Copy exactly the lines of the records below, and only those lines, beginning with the line that contains "IMU2 pin SDA: A2 -> B7" and ending with the line that contains "LUX pin VCC: none -> 5V".

********

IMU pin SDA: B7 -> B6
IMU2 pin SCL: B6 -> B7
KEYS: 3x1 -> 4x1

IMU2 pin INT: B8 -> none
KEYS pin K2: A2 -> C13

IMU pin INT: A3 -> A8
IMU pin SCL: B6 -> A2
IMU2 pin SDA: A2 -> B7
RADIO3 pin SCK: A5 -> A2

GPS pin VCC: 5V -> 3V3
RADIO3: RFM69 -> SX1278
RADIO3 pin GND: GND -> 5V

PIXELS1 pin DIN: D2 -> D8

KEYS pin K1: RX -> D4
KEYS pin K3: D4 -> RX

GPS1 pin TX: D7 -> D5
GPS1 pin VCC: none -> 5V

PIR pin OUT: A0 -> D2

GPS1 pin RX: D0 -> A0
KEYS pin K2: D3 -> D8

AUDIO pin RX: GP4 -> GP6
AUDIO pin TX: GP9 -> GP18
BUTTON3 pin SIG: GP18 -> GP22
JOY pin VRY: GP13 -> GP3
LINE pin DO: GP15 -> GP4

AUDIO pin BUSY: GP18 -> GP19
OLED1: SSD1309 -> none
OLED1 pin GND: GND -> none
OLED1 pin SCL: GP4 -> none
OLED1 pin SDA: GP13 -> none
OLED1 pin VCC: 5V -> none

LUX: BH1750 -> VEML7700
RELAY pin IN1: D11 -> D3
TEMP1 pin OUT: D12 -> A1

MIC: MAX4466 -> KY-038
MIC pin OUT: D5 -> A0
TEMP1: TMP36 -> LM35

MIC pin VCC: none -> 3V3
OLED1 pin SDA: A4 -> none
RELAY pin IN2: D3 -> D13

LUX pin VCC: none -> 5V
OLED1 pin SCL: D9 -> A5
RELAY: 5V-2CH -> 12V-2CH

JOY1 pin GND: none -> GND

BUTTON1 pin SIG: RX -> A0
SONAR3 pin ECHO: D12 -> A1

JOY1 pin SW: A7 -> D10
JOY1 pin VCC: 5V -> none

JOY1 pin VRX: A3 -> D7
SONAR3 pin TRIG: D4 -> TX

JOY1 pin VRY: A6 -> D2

********

[Task answer]
IMU2 pin SDA: A2 -> B7
RADIO3 pin SCK: A5 -> A2

GPS pin VCC: 5V -> 3V3
RADIO3: RFM69 -> SX1278
RADIO3 pin GND: GND -> 5V

PIXELS1 pin DIN: D2 -> D8

KEYS pin K1: RX -> D4
KEYS pin K3: D4 -> RX

GPS1 pin TX: D7 -> D5
GPS1 pin VCC: none -> 5V

PIR pin OUT: A0 -> D2

GPS1 pin RX: D0 -> A0
KEYS pin K2: D3 -> D8

AUDIO pin RX: GP4 -> GP6
AUDIO pin TX: GP9 -> GP18
BUTTON3 pin SIG: GP18 -> GP22
JOY pin VRY: GP13 -> GP3
LINE pin DO: GP15 -> GP4

AUDIO pin BUSY: GP18 -> GP19
OLED1: SSD1309 -> none
OLED1 pin GND: GND -> none
OLED1 pin SCL: GP4 -> none
OLED1 pin SDA: GP13 -> none
OLED1 pin VCC: 5V -> none

LUX: BH1750 -> VEML7700
RELAY pin IN1: D11 -> D3
TEMP1 pin OUT: D12 -> A1

MIC: MAX4466 -> KY-038
MIC pin OUT: D5 -> A0
TEMP1: TMP36 -> LM35

MIC pin VCC: none -> 3V3
OLED1 pin SDA: A4 -> none
RELAY pin IN2: D3 -> D13

LUX pin VCC: none -> 5V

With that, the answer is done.